### About this task
Output nothing but the line containing "swapped,anillo [azul],178 472,árbol" and the lines after it through the end of the material below, each reproduced exactly.

### Information shown
BEGIN
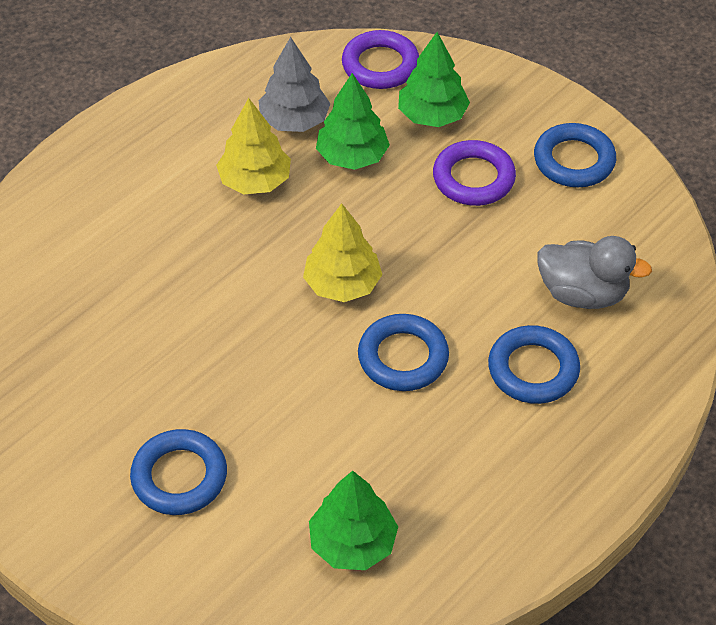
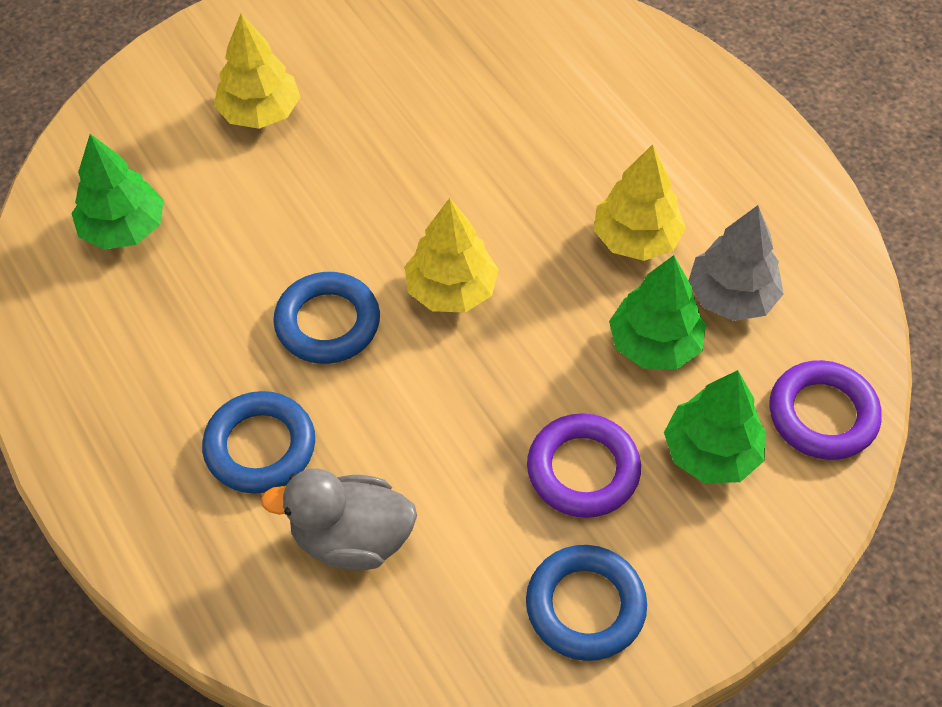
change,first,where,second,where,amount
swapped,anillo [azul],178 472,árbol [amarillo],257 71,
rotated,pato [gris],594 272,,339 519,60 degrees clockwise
END
### Result of the task
swapped,anillo [azul],178 472,árbol [amarillo],257 71,
rotated,pato [gris],594 272,,339 519,60 degrees clockwise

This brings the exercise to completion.